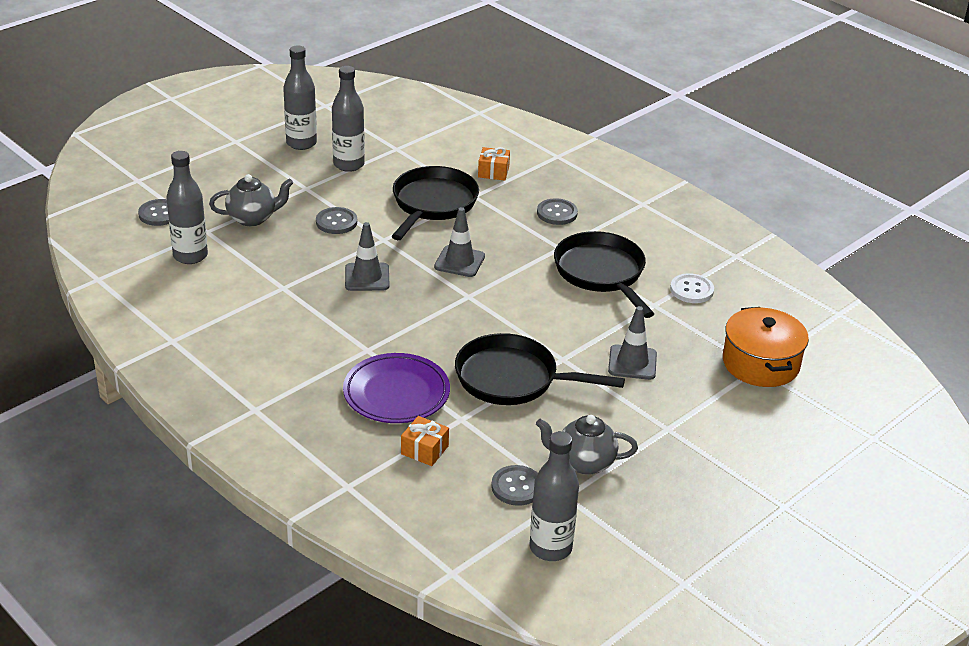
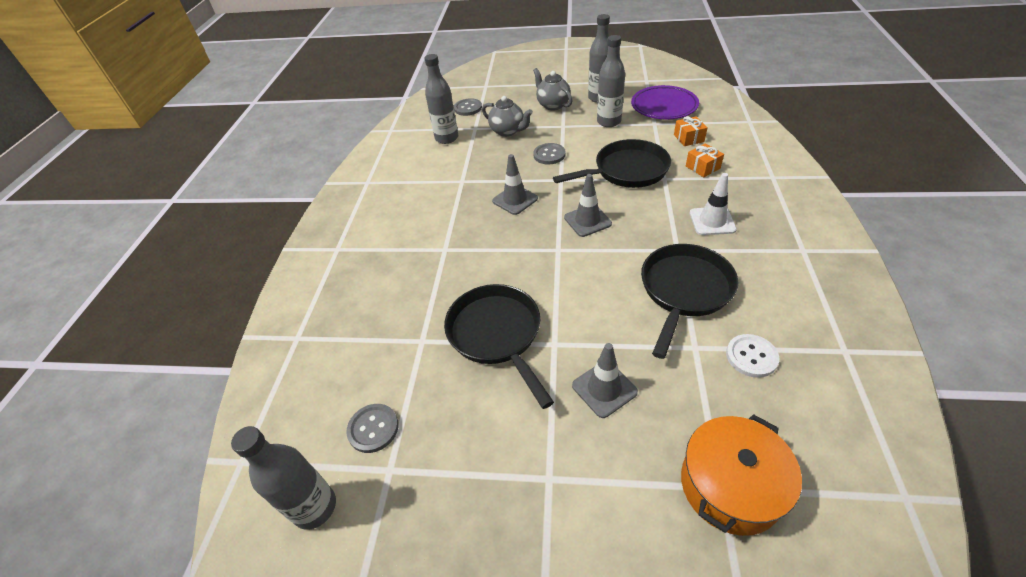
camera: 55 degrees right, 10 degrees up
(396, 393) = (414, 292): purple plate -> purple plate (664, 106)
(424, 450) = (368, 347): orange gift -> orange gift (688, 138)
(557, 213) = (712, 221): grey button -> white traffic cone
(584, 463) = (443, 451): grey teapot -> grey teapot (553, 105)

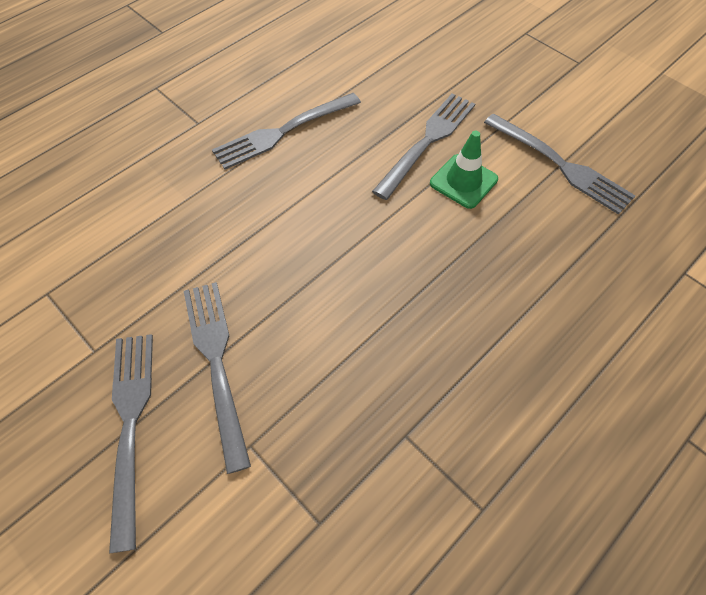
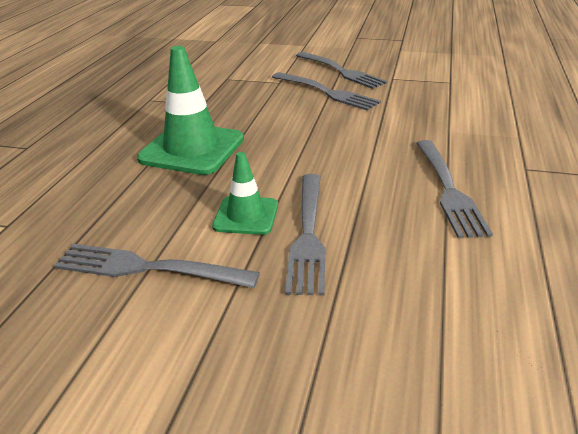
camera: 150 degrees right, 25 degrees down
(283, 132) = (448, 189): grey fork -> grey fork turned 150 degrees clockwise
(469, 312) = (192, 149): none -> green traffic cone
----
Please return the lines from the line with "(584, 463) = (443, 451): grey" through the last line of the data, both included, exactly, and without pictures.

(584, 463) = (443, 451): grey teapot -> grey teapot (553, 105)

camera: 150 degrees right, 25 degrees down
(283, 132) = (448, 189): grey fork -> grey fork turned 150 degrees clockwise
(469, 312) = (192, 149): none -> green traffic cone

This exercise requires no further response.